A verbatim transcript of the data below is required, images omitted.
**** Material for the task ****
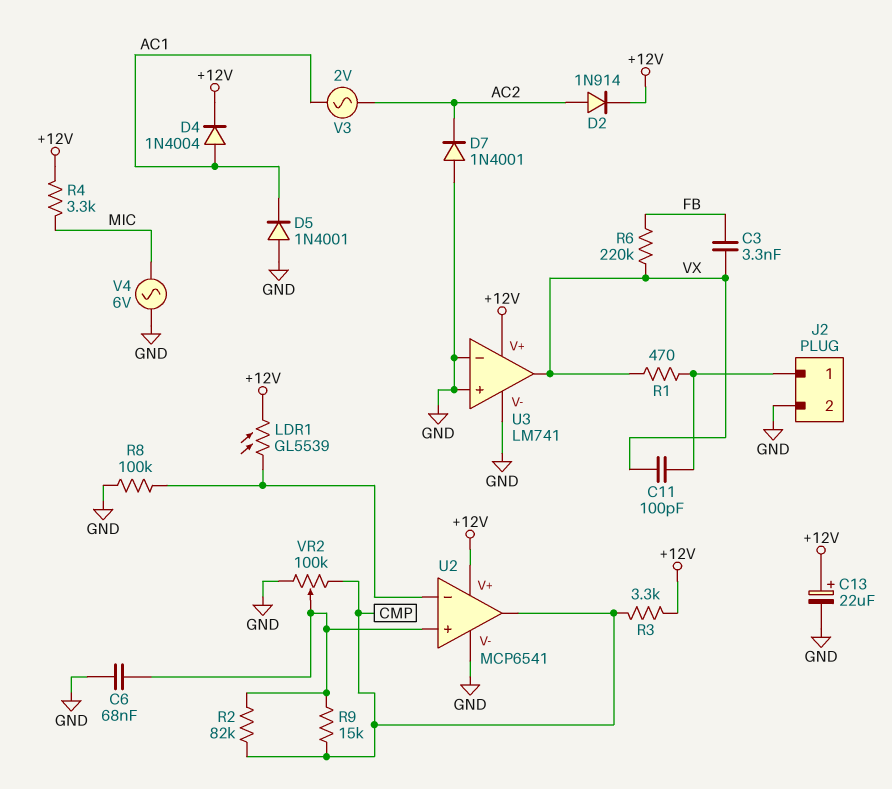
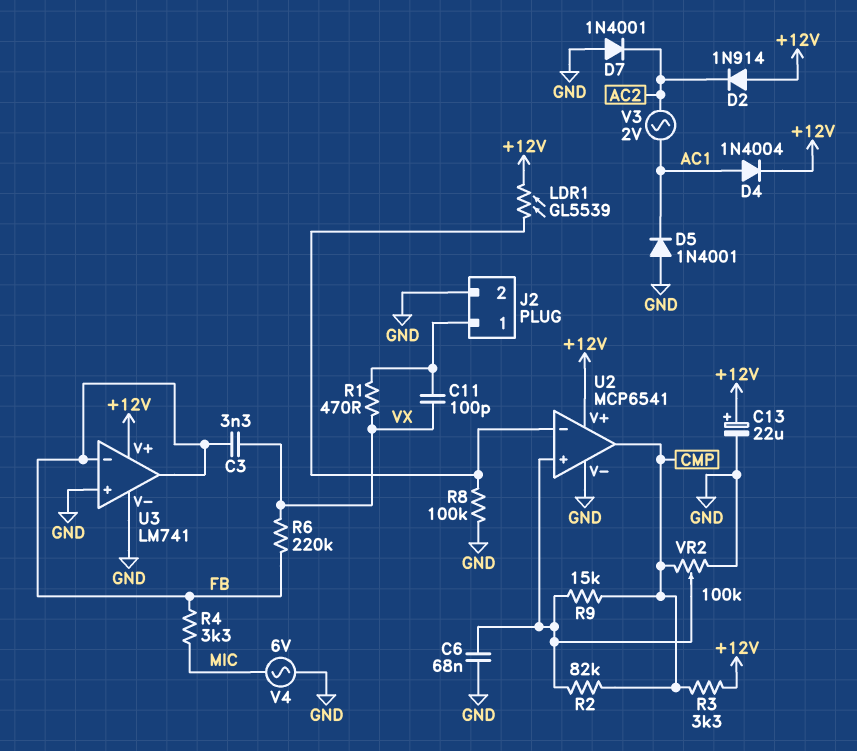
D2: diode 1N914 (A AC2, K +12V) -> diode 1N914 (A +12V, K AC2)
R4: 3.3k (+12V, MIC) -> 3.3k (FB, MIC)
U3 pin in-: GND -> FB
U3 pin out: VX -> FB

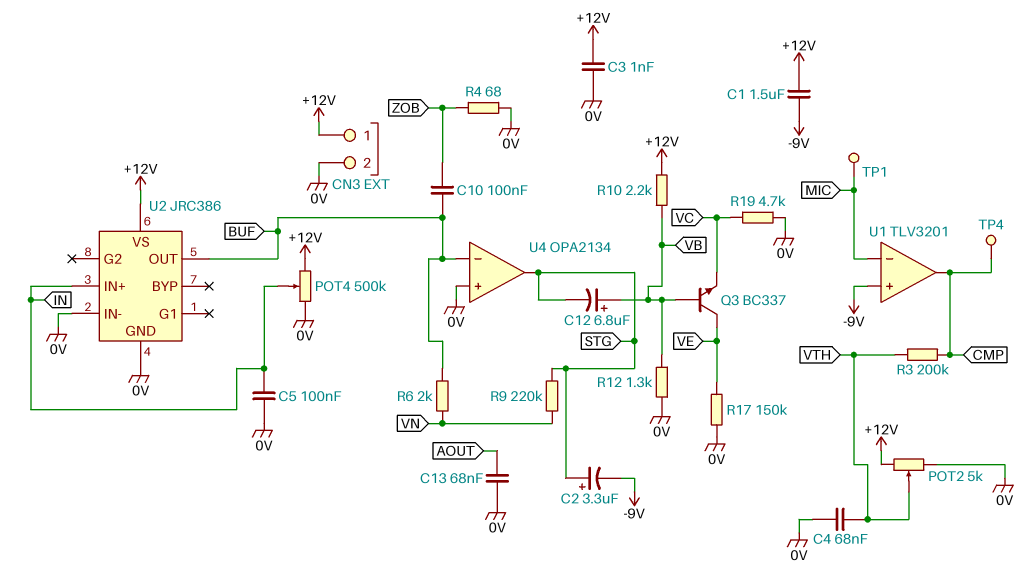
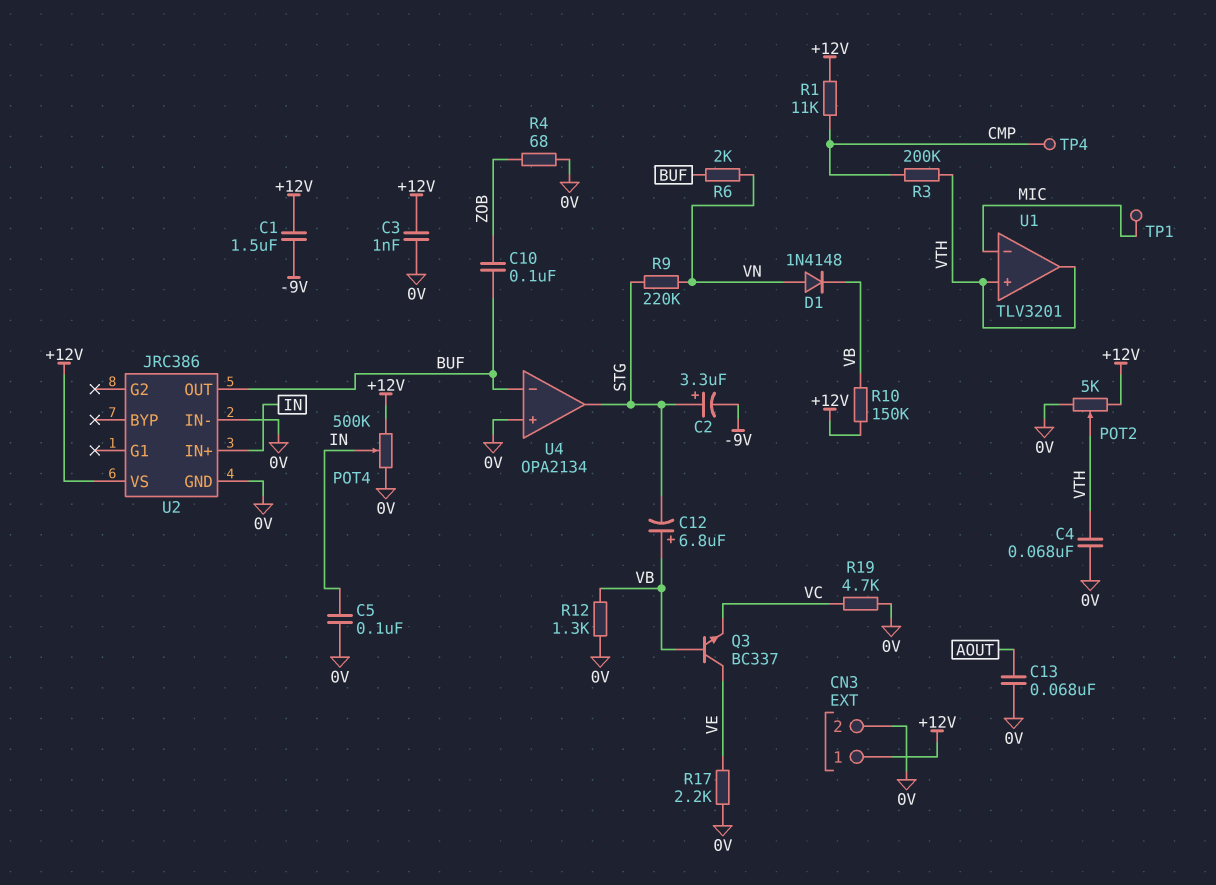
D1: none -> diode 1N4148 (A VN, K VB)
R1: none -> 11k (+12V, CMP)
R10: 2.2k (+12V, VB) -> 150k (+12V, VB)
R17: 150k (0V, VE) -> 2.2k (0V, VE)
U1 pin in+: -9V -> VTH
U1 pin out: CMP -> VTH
****
§ **Solution below**
D2: diode 1N914 (A AC2, K +12V) -> diode 1N914 (A +12V, K AC2)
R4: 3.3k (+12V, MIC) -> 3.3k (FB, MIC)
U3 pin in-: GND -> FB
U3 pin out: VX -> FB

D1: none -> diode 1N4148 (A VN, K VB)
R1: none -> 11k (+12V, CMP)
R10: 2.2k (+12V, VB) -> 150k (+12V, VB)
R17: 150k (0V, VE) -> 2.2k (0V, VE)
U1 pin in+: -9V -> VTH
U1 pin out: CMP -> VTH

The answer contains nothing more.